● Try it
The lines below, from the one containing "brown trapezoid: (203, 64)" through the one containing "brown cross: (688, 1008)", should be set down exactly, with no pictures and nothing else.

# # # # # # #

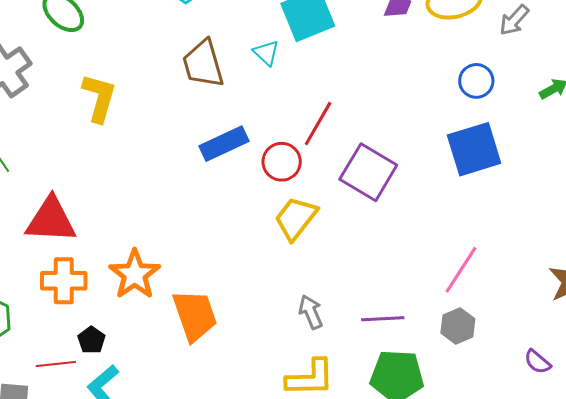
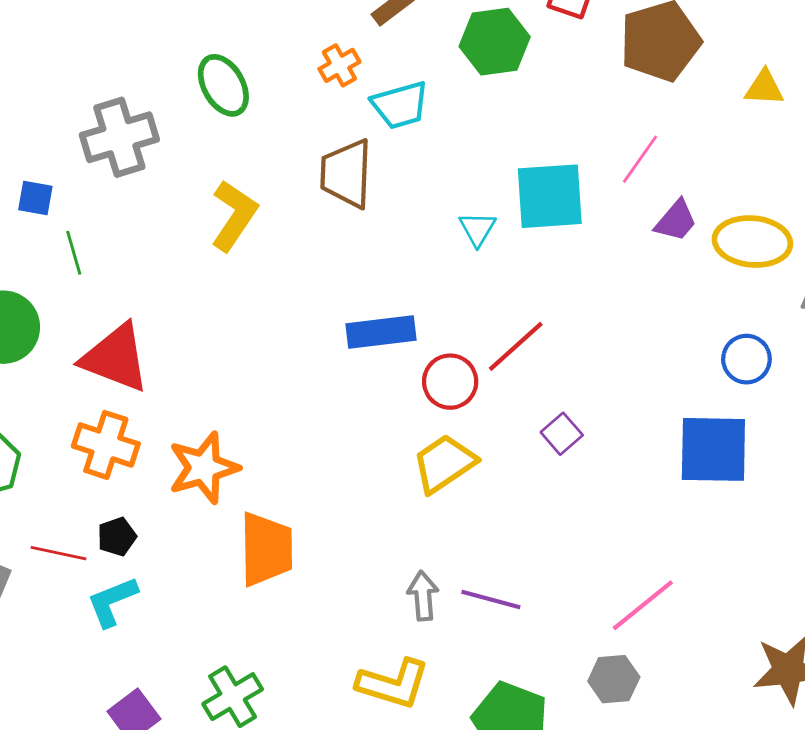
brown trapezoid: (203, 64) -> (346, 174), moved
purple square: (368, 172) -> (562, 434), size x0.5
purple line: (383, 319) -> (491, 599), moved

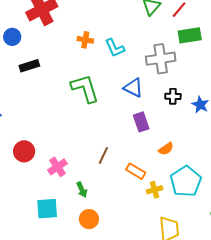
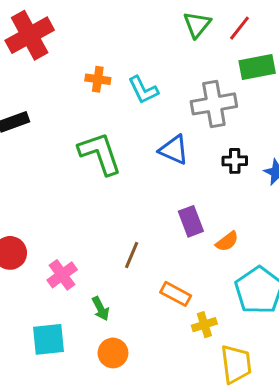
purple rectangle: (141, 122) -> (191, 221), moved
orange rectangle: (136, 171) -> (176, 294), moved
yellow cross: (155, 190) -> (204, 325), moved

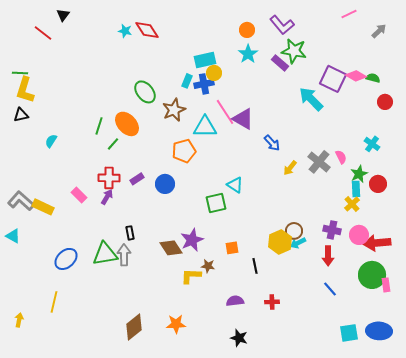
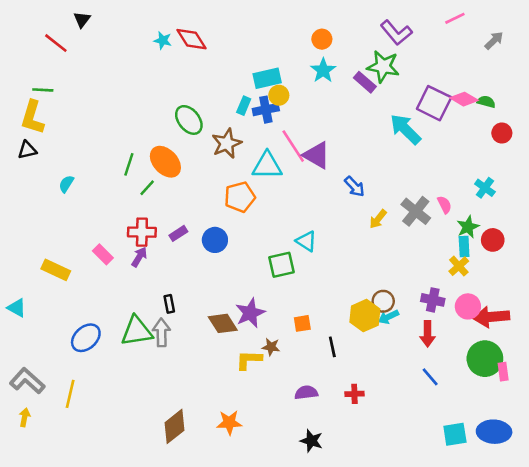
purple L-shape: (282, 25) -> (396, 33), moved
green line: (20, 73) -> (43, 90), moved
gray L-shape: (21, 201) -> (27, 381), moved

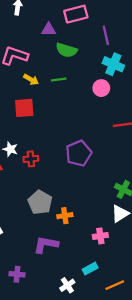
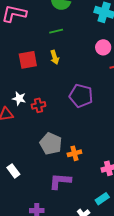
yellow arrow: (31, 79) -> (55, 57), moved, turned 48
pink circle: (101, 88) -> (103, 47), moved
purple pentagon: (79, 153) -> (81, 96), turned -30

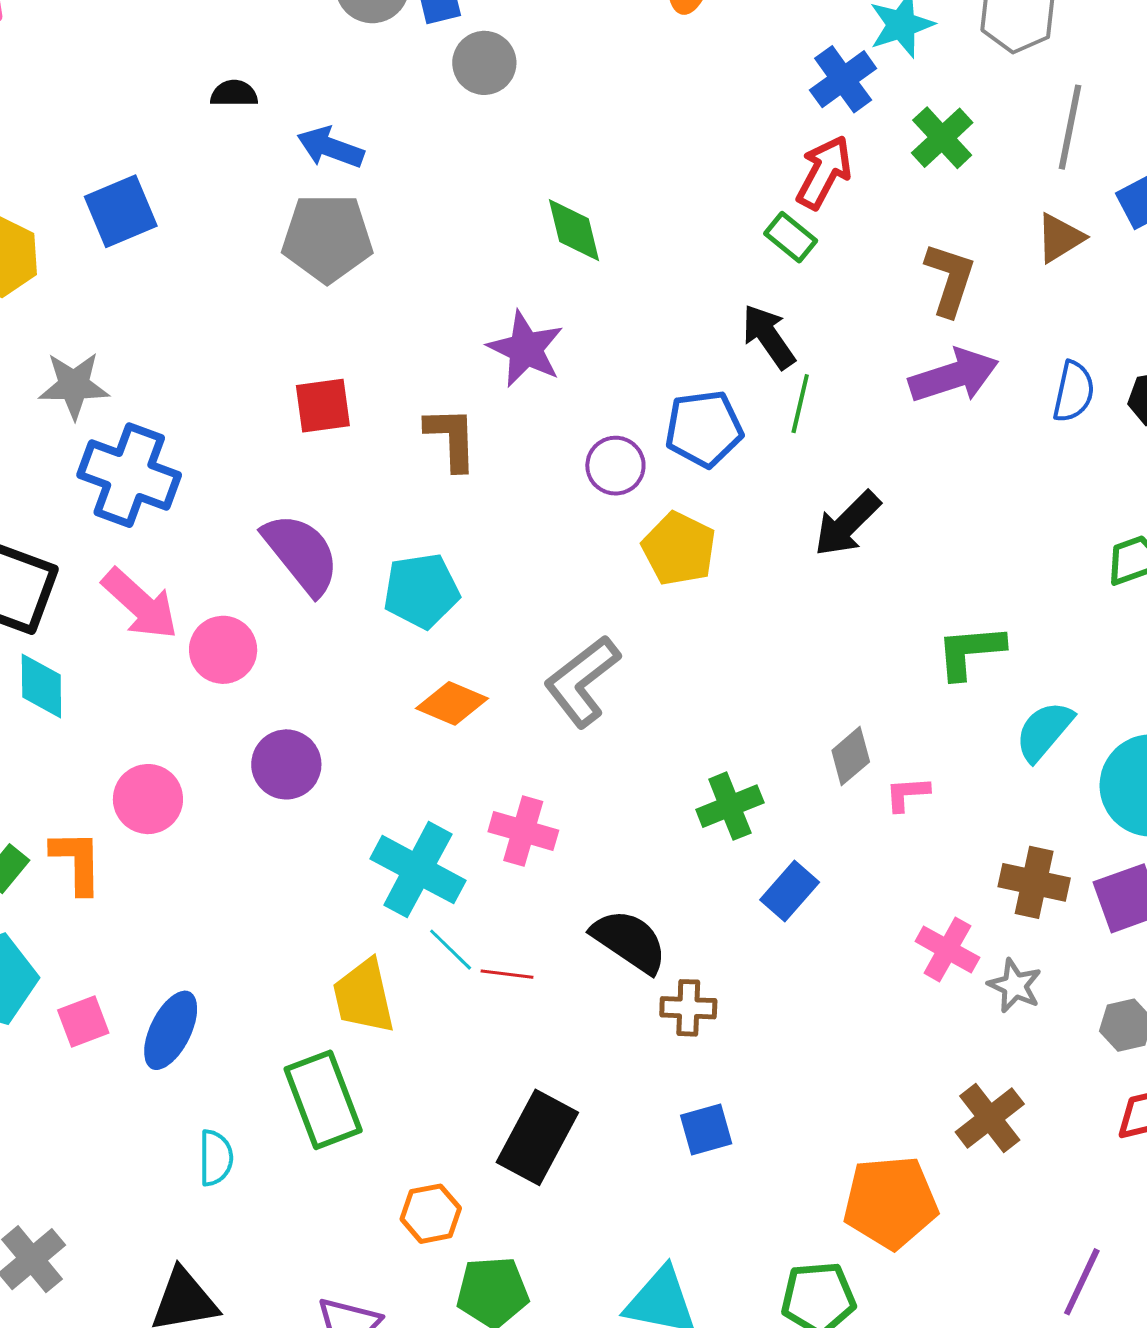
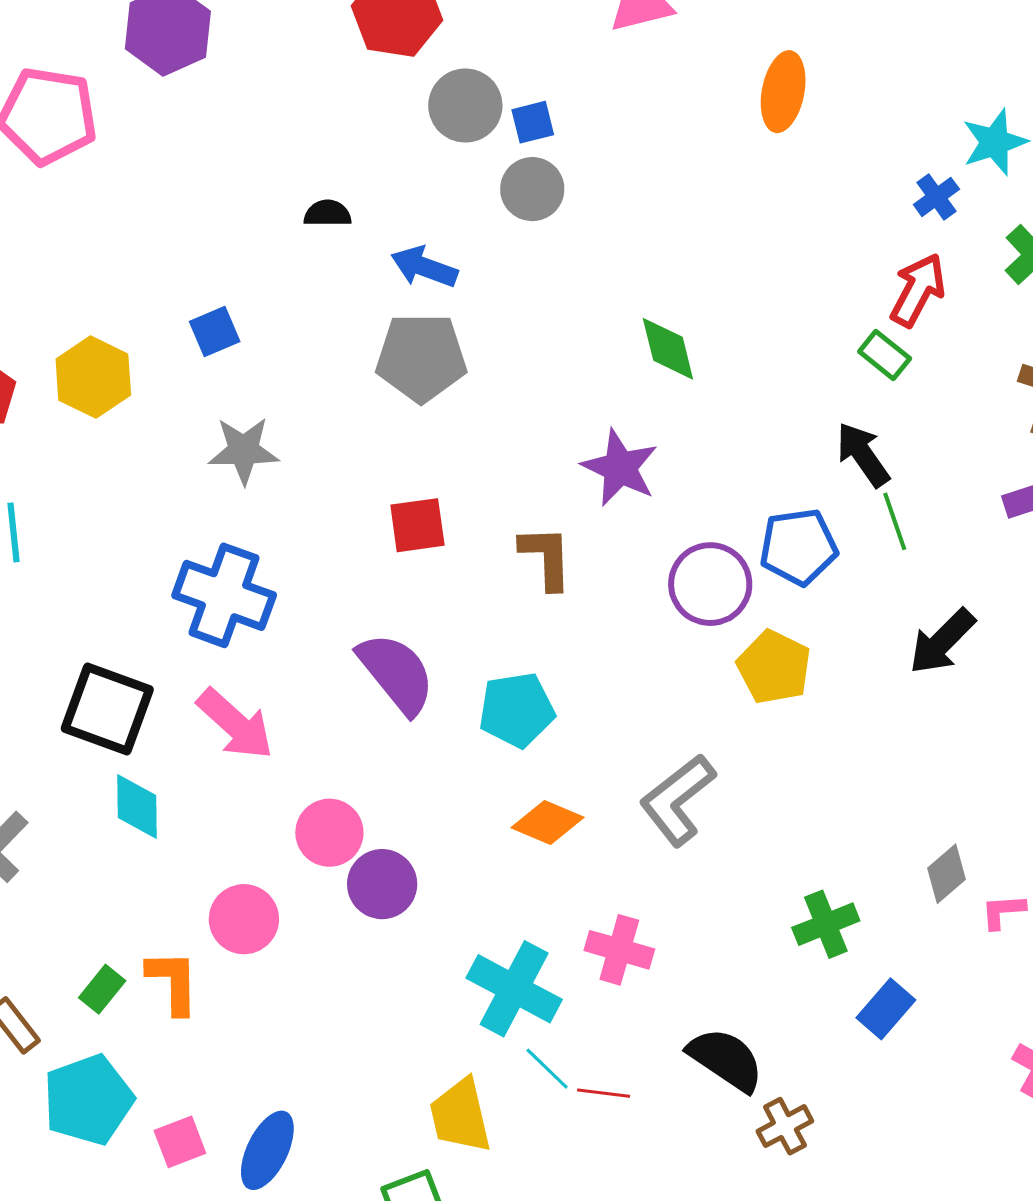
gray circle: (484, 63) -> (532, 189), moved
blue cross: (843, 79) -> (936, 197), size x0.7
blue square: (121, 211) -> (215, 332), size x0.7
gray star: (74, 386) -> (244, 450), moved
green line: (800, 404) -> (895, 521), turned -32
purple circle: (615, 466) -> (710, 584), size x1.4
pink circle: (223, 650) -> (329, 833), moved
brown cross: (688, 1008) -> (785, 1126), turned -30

# # # # # # #

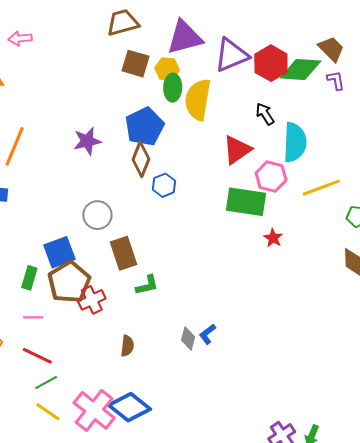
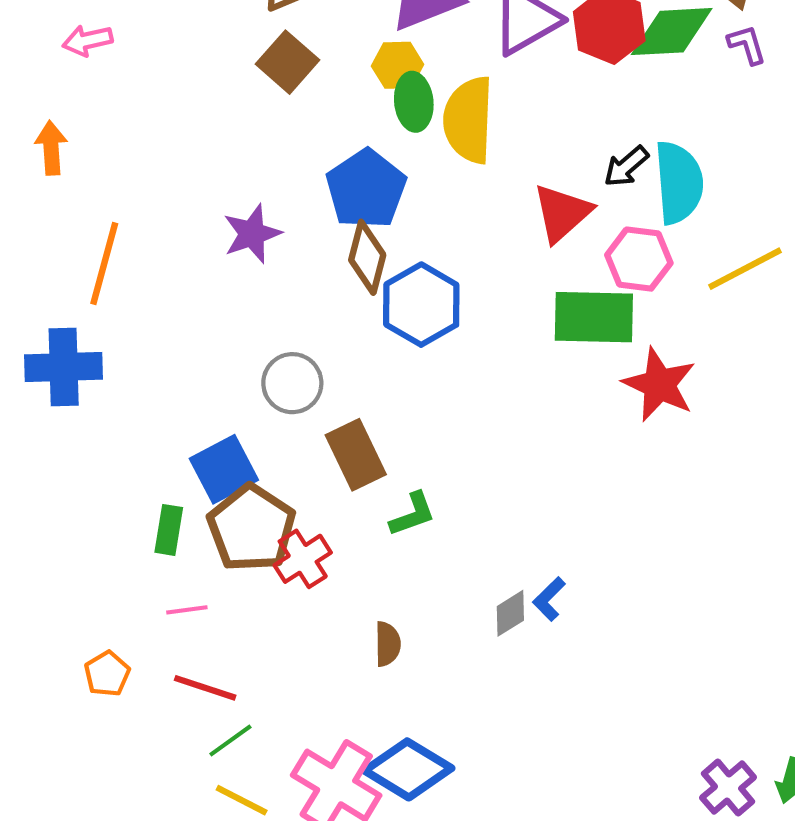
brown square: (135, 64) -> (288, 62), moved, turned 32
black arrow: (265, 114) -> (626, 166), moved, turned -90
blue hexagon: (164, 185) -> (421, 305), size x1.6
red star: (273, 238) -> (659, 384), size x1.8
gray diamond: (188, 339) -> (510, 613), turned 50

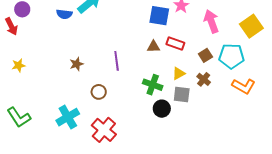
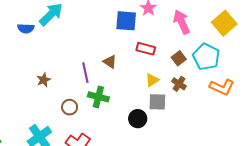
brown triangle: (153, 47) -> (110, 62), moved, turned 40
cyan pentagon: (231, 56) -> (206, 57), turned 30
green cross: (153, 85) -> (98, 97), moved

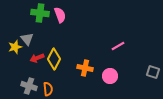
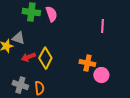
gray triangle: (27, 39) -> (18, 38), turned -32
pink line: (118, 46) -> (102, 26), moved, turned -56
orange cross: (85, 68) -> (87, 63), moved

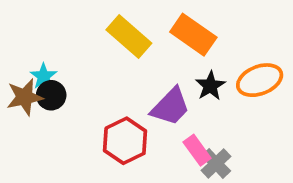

# # # # # # #

● Task result
brown trapezoid: (203, 64) -> (346, 174), moved
purple square: (368, 172) -> (562, 434), size x0.5
purple line: (383, 319) -> (491, 599), moved

purple rectangle: (141, 122) -> (191, 221), moved
orange rectangle: (136, 171) -> (176, 294), moved
yellow cross: (155, 190) -> (204, 325), moved

purple L-shape: (282, 25) -> (396, 33), moved
green line: (20, 73) -> (43, 90), moved
gray L-shape: (21, 201) -> (27, 381), moved

yellow arrow: (31, 79) -> (55, 57), moved, turned 48
pink circle: (101, 88) -> (103, 47), moved
purple pentagon: (79, 153) -> (81, 96), turned -30

gray circle: (484, 63) -> (532, 189), moved
blue cross: (843, 79) -> (936, 197), size x0.7
blue square: (121, 211) -> (215, 332), size x0.7
gray star: (74, 386) -> (244, 450), moved
green line: (800, 404) -> (895, 521), turned -32
purple circle: (615, 466) -> (710, 584), size x1.4
pink circle: (223, 650) -> (329, 833), moved
brown cross: (688, 1008) -> (785, 1126), turned -30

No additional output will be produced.